Write out the entries below exactly, but only from the line containing "yellow triangle: (68, 154)" through the line containing "pink circle: (96, 329) -> (53, 249), moved", and without the pictures.

——————————

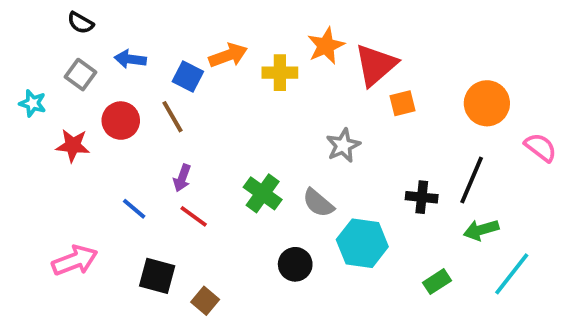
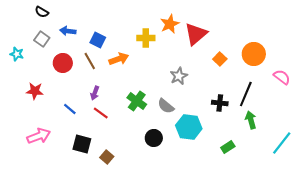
orange arrow: (228, 55) -> (119, 59), moved
orange square: (403, 103) -> (220, 59), moved, turned -32
red star: (73, 145) -> (35, 91), moved
green arrow: (481, 230) -> (251, 120), turned 90
cyan line: (512, 274) -> (282, 143), moved

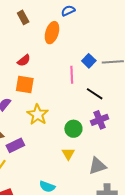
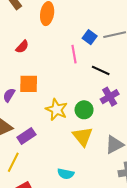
orange square: (25, 84) -> (29, 84), moved
yellow star: (38, 115) -> (57, 110), moved
yellow triangle: (68, 154) -> (83, 136), size x1.5

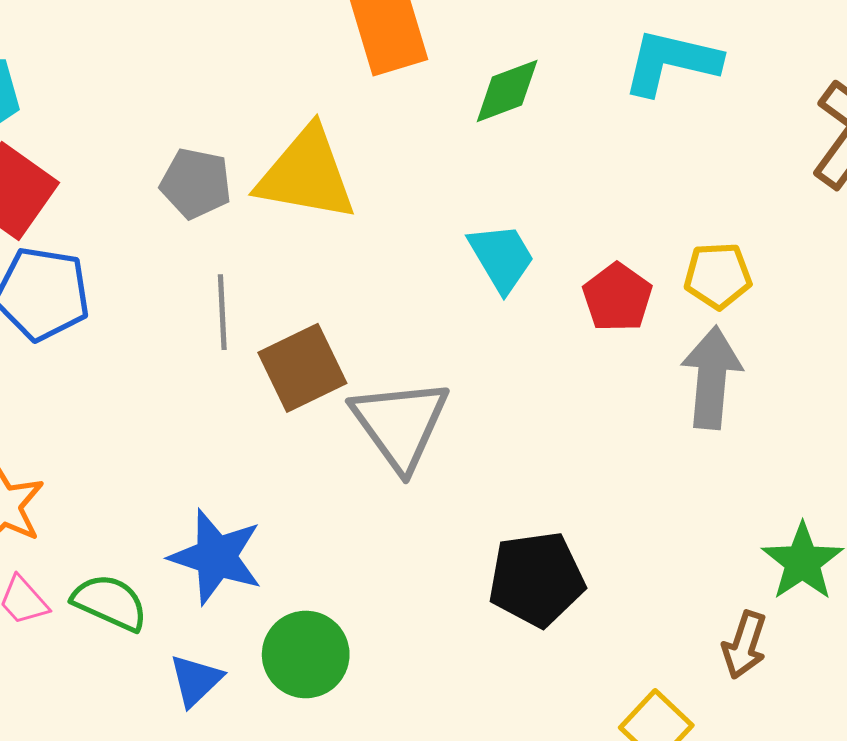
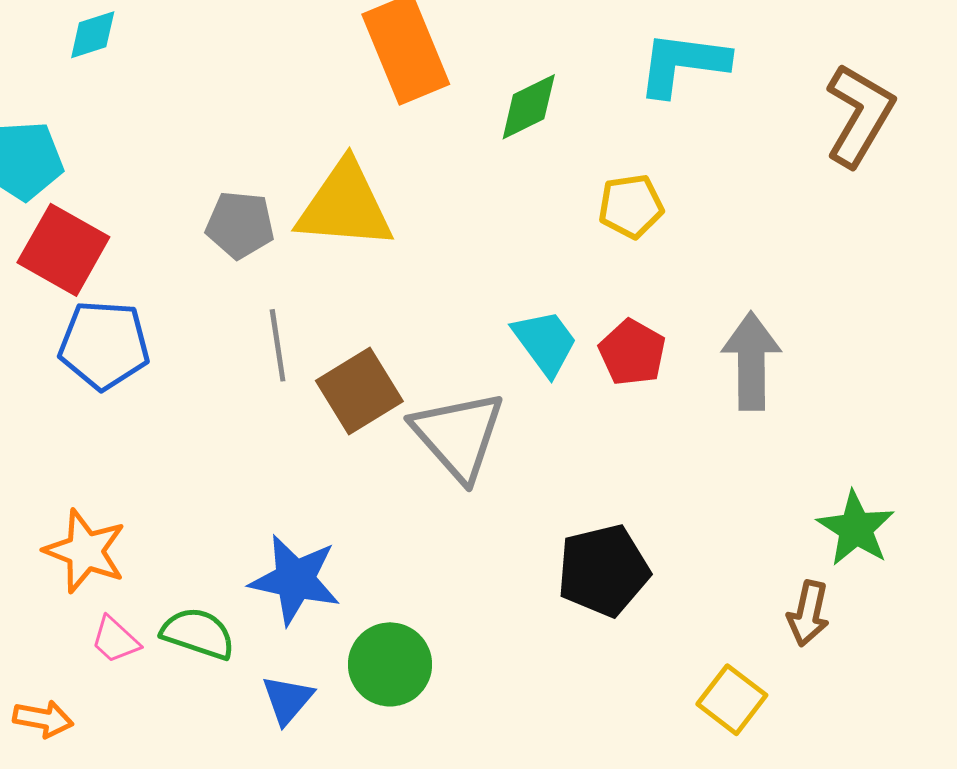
cyan trapezoid: (502, 258) -> (545, 342), moved
yellow pentagon: (718, 276) -> (631, 206), moved
red pentagon: (617, 297) -> (632, 352), moved

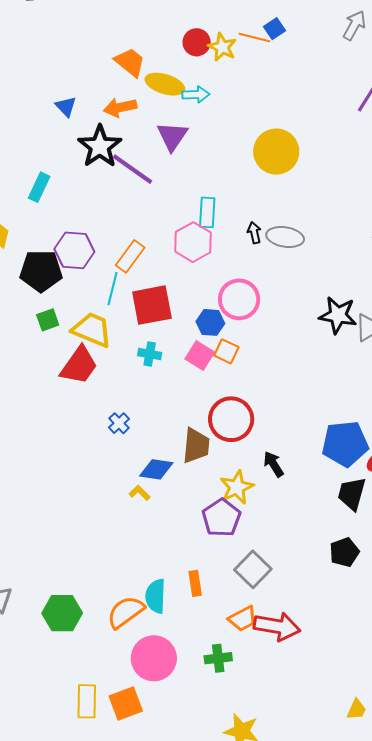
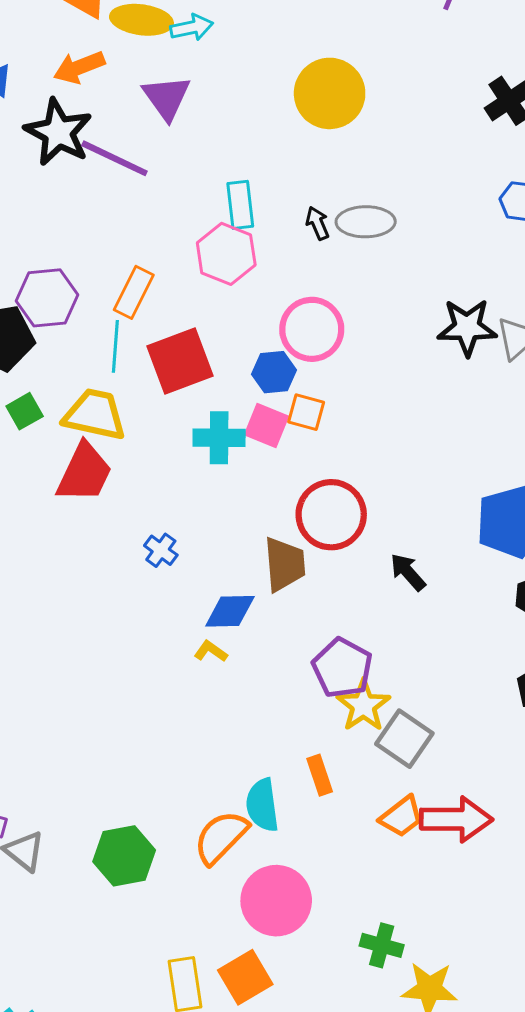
cyan cross: (150, 354) -> (219, 438), moved, size x1.4
yellow star: (237, 487) -> (363, 705), moved
green cross: (218, 658) -> (382, 945), moved, turned 32

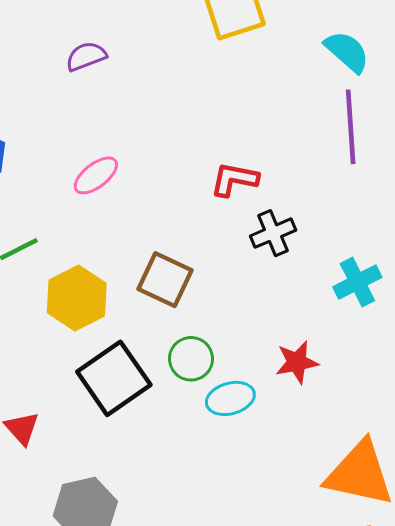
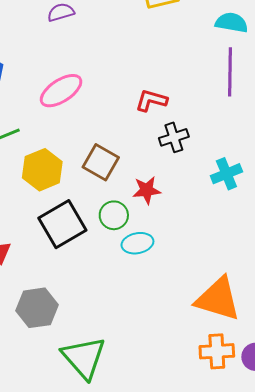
cyan semicircle: (347, 52) -> (231, 23), turned -36
pink ellipse: (96, 175) -> (61, 91), size x1.4
red star: (297, 362) -> (147, 190), moved

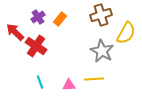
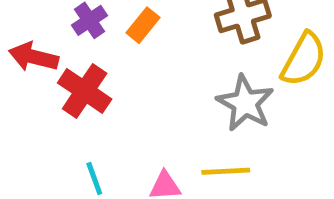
red arrow: (15, 32) -> (34, 57), turned -30

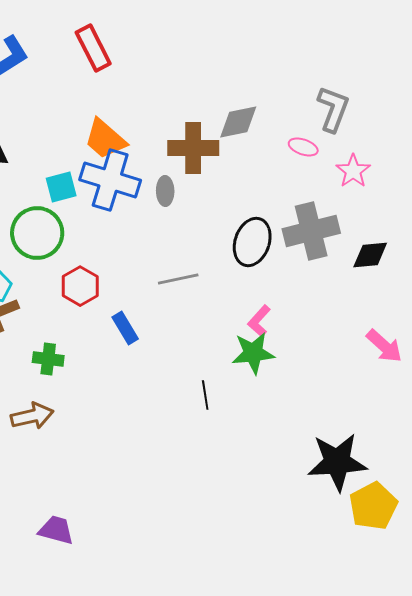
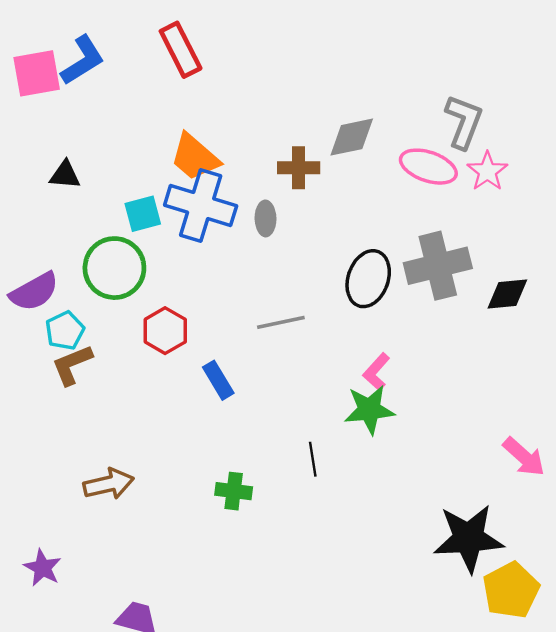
pink ellipse: (303, 147) -> (428, 167), size x1.6
brown cross: (193, 148) -> (299, 168), size x0.7
pink star: (353, 171) -> (487, 171), moved
pink arrow: (384, 346) -> (524, 457), moved
green cross: (48, 359) -> (234, 491), moved

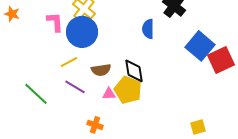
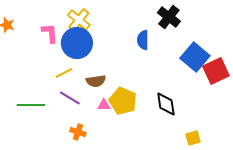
black diamond: (134, 71) -> (166, 104), moved
green line: (36, 94) -> (31, 105), turned -44
orange cross: (95, 125) -> (78, 132), moved

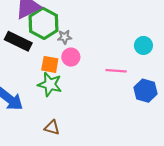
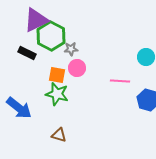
black rectangle: (18, 41) -> (27, 53), size x0.7

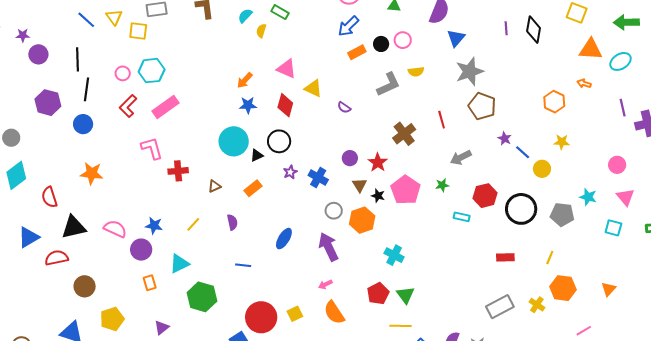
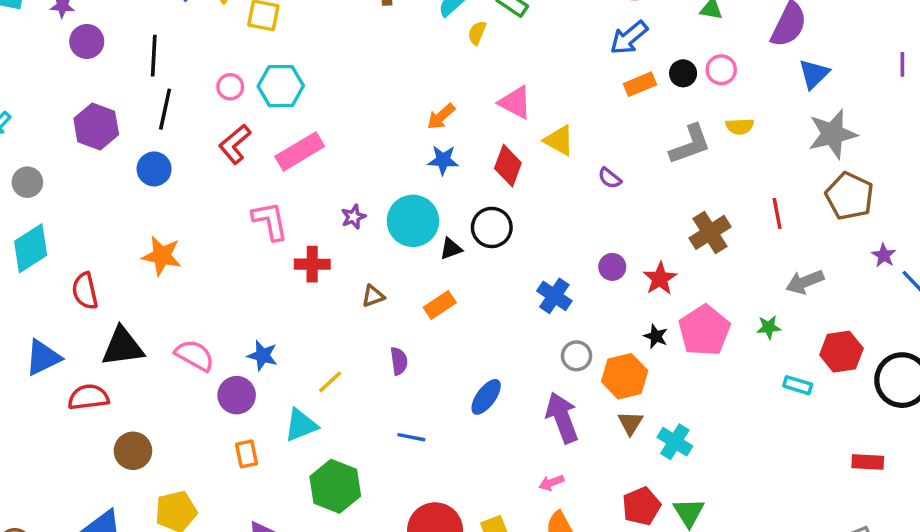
purple star: (290, 172) -> (353, 217), moved
brown triangle: (360, 185) -> (630, 423), moved
yellow line: (193, 224) -> (330, 382), moved

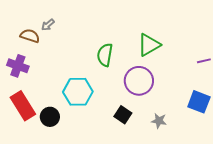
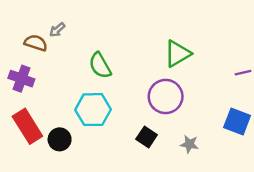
green semicircle: (105, 55) -> (100, 66), moved, turned -40

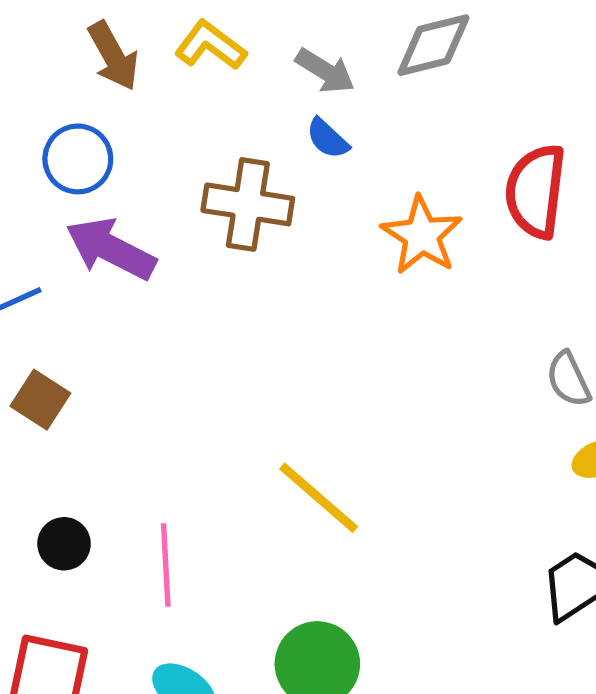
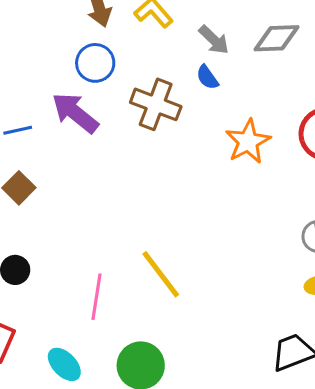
blue circle: (78, 159) -> (95, 63), moved
pink line: (166, 565) -> (97, 297), moved

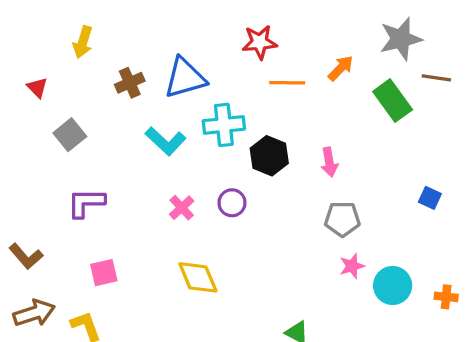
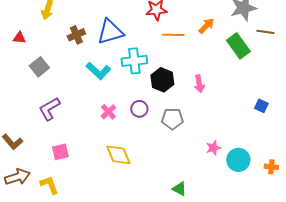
red triangle: (37, 88) -> (19, 38), turned -40
purple L-shape: (86, 203) -> (49, 109), turned -30
gray pentagon: (342, 219) -> (172, 119), moved

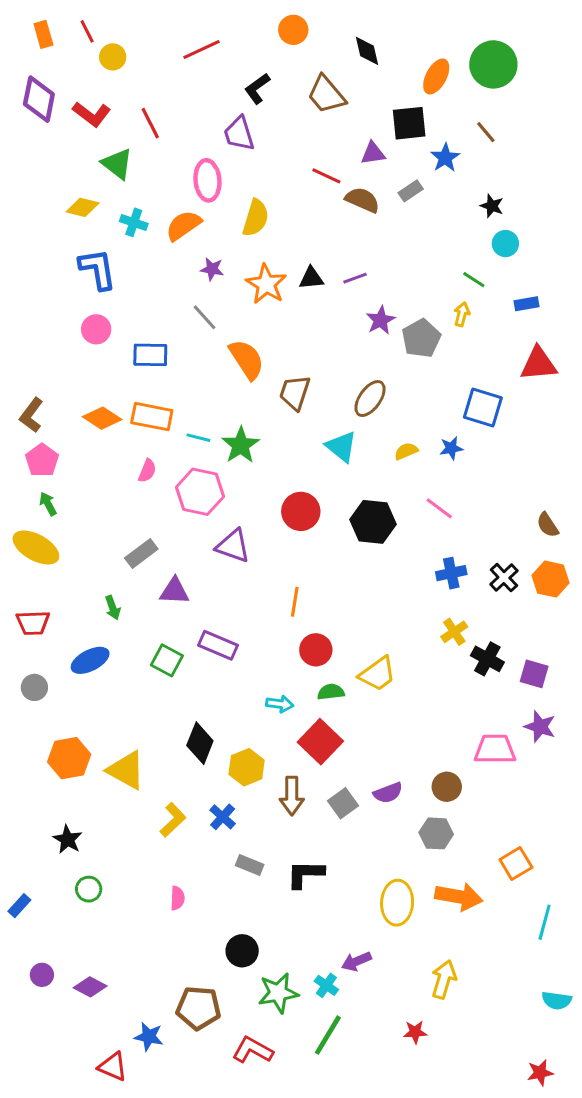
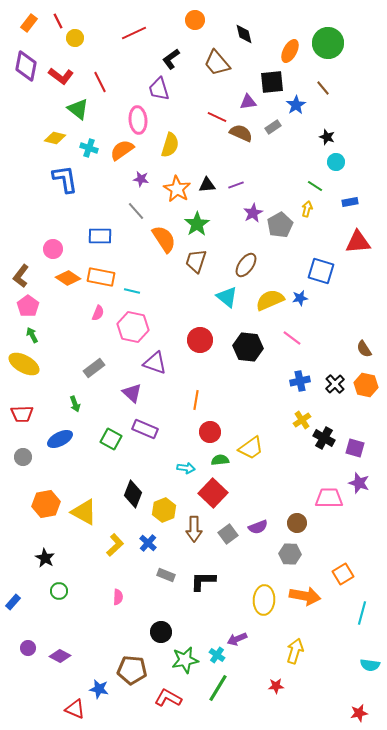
orange rectangle: (43, 34) -> (29, 23), turned 54
pink circle: (96, 329) -> (53, 249), moved
green star: (241, 445) -> (197, 224), moved
yellow semicircle: (406, 451) -> (270, 300), size x1.8
purple triangle: (174, 591) -> (132, 393), moved, turned 40

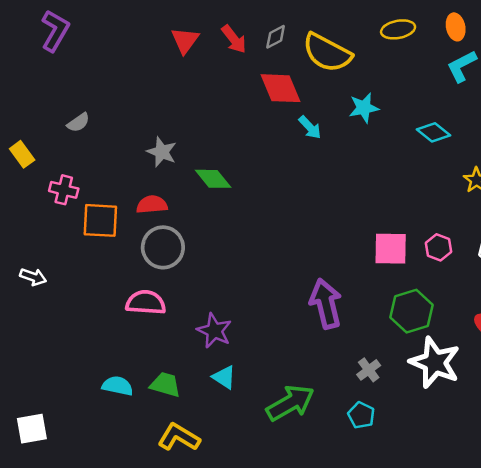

——————————

* Worked solution:
yellow triangle: (68, 154) -> (83, 136), size x1.5

cyan trapezoid: (502, 258) -> (545, 342), moved
yellow pentagon: (718, 276) -> (631, 206), moved
red pentagon: (617, 297) -> (632, 352), moved

cyan cross: (150, 354) -> (219, 438), moved, size x1.4
yellow star: (237, 487) -> (363, 705), moved
green cross: (218, 658) -> (382, 945), moved, turned 32

cyan semicircle: (347, 52) -> (231, 23), turned -36
pink ellipse: (96, 175) -> (61, 91), size x1.4
red star: (297, 362) -> (147, 190), moved

red arrow: (15, 32) -> (34, 57), turned -30

pink ellipse: (303, 147) -> (428, 167), size x1.6
brown cross: (193, 148) -> (299, 168), size x0.7
pink star: (353, 171) -> (487, 171), moved
pink arrow: (384, 346) -> (524, 457), moved
green cross: (48, 359) -> (234, 491), moved

black diamond: (134, 71) -> (166, 104), moved
green line: (36, 94) -> (31, 105), turned -44
orange cross: (95, 125) -> (78, 132), moved

black rectangle: (18, 41) -> (27, 53), size x0.7

purple star: (290, 172) -> (353, 217), moved
brown triangle: (360, 185) -> (630, 423), moved
yellow line: (193, 224) -> (330, 382), moved

green semicircle: (105, 55) -> (100, 66), moved, turned -40

blue circle: (78, 159) -> (95, 63), moved
pink line: (166, 565) -> (97, 297), moved

red triangle: (37, 88) -> (19, 38), turned -40
purple L-shape: (86, 203) -> (49, 109), turned -30
gray pentagon: (342, 219) -> (172, 119), moved

orange rectangle: (43, 34) -> (29, 23), turned 54
pink circle: (96, 329) -> (53, 249), moved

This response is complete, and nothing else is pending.